→ **ASSIGNED TASK**:
Would you return exactly the lines from the top of the data below through the one containing "swapped,pan in pink,333", leaving out the pictures?

→ **SOURCE MATERIAL**:
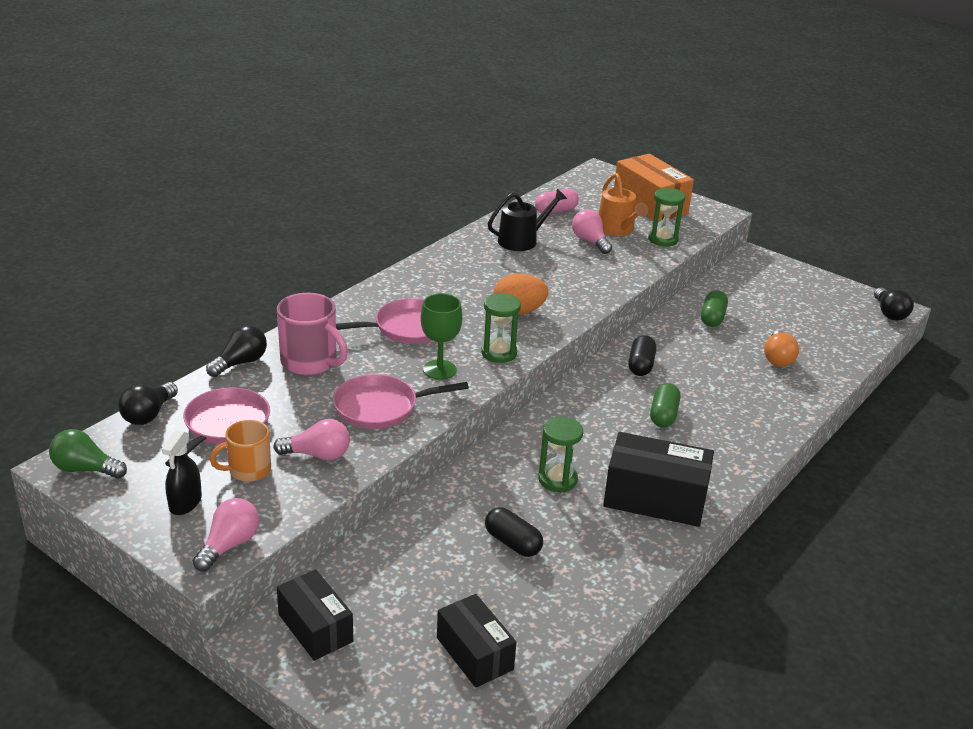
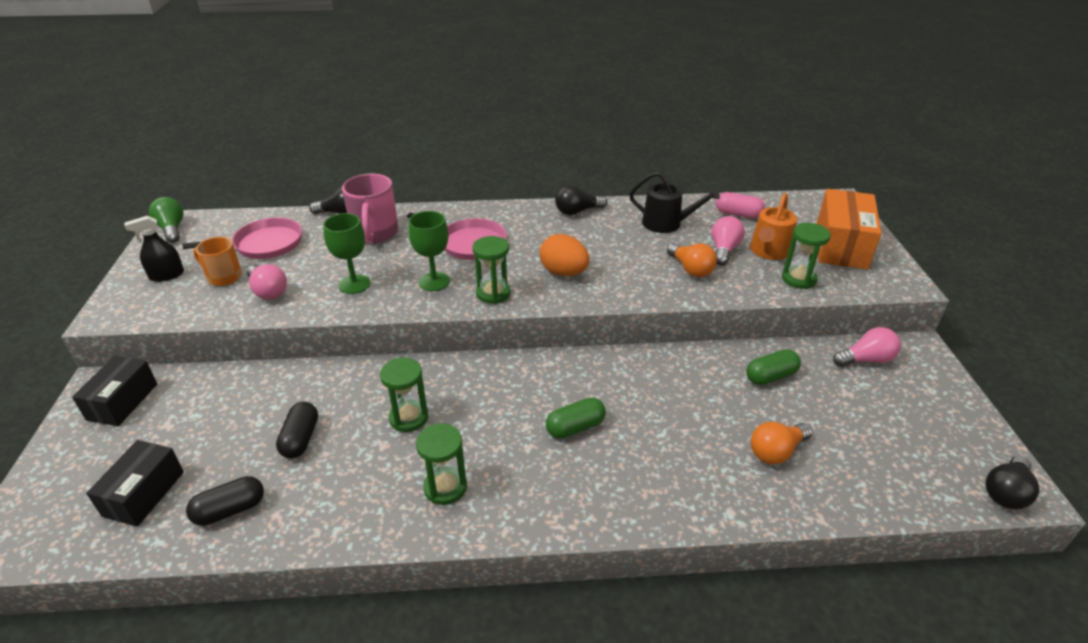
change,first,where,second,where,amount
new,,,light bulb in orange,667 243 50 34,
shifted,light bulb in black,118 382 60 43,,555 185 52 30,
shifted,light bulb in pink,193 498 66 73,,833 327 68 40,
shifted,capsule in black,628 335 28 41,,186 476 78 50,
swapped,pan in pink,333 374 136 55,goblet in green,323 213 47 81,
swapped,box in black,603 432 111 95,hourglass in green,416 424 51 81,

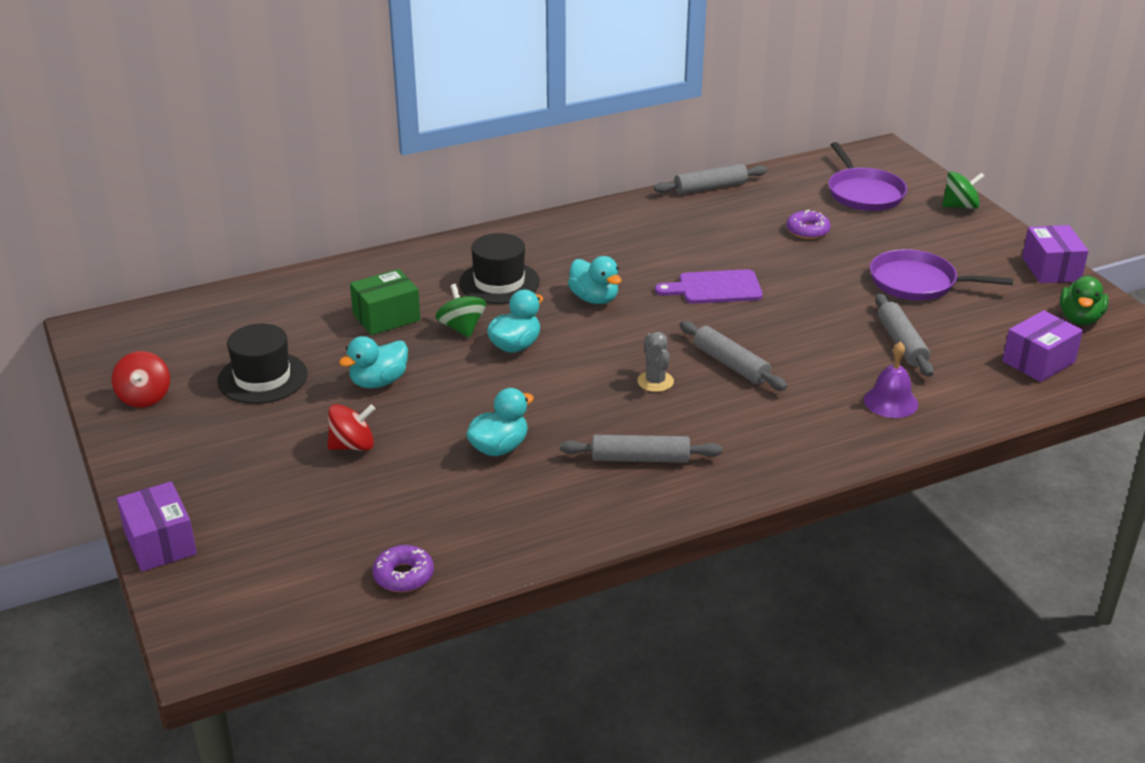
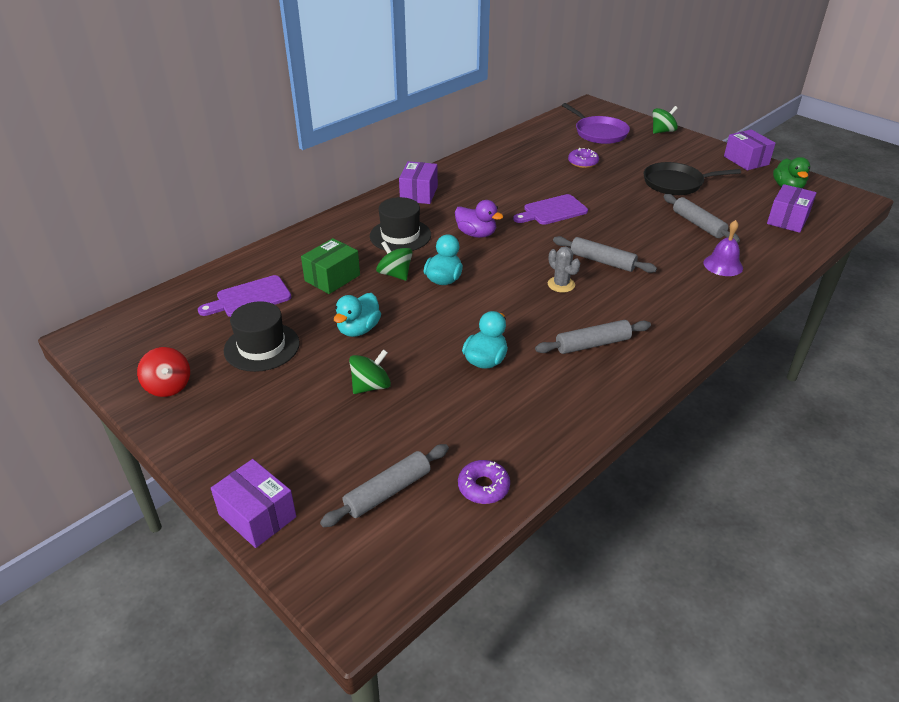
change,first,where,second,where,amount
new,,,cutting board in purple,198 275 93 42,
new,,,box in purple,399 161 39 43,
shifted,rolling pin in grey,654 164 113 30,,320 444 129 83,
repainted,spinning top in red,328 404 47 47,spinning top in green,349 349 42 45,
repainted,duck in turquoise,568 256 53 48,duck in purple,455 200 48 38,
repainted,pan in purple,870 249 143 51,pan in black,644 162 97 33,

→ **ANSWER TO THIS PROBLEM**:
change,first,where,second,where,amount
new,,,light bulb in orange,667 243 50 34,
shifted,light bulb in black,118 382 60 43,,555 185 52 30,
shifted,light bulb in pink,193 498 66 73,,833 327 68 40,
shifted,capsule in black,628 335 28 41,,186 476 78 50,
swapped,pan in pink,333 374 136 55,goblet in green,323 213 47 81,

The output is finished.